WORK ITEM
Your task is to transcribe the data exactly while omitting each picture.

INPUT MATERIAL
________________________
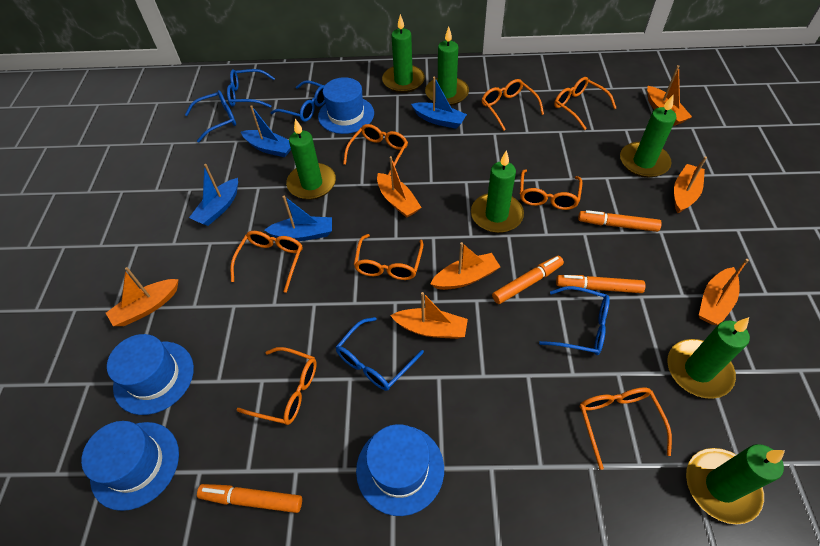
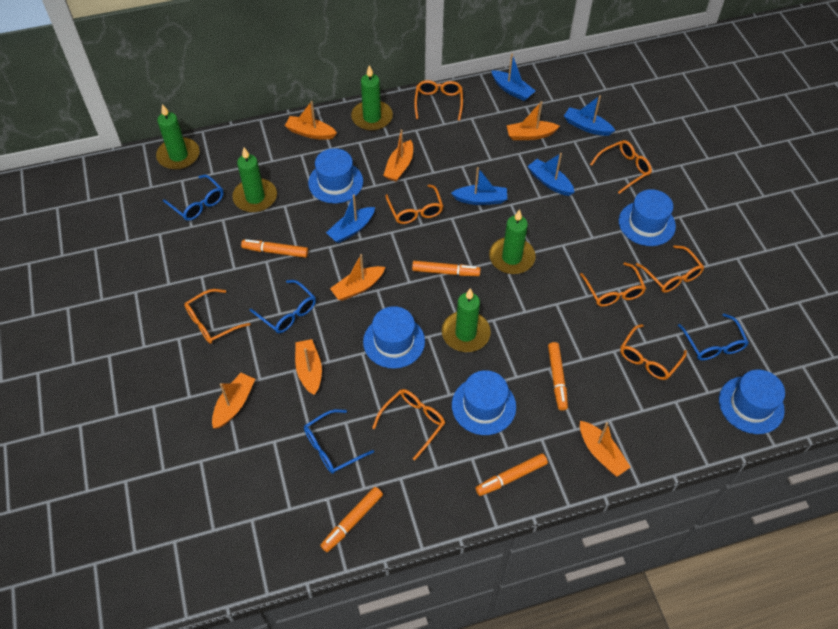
blue boat: 4 -> 5
blue glasses: 5 -> 4
blue hat: 4 -> 5
green candle: 7 -> 5
orange marker: 4 -> 5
________________________
EXERCISE SOLUTION
blue boat: 4 -> 5
blue glasses: 5 -> 4
blue hat: 4 -> 5
green candle: 7 -> 5
orange marker: 4 -> 5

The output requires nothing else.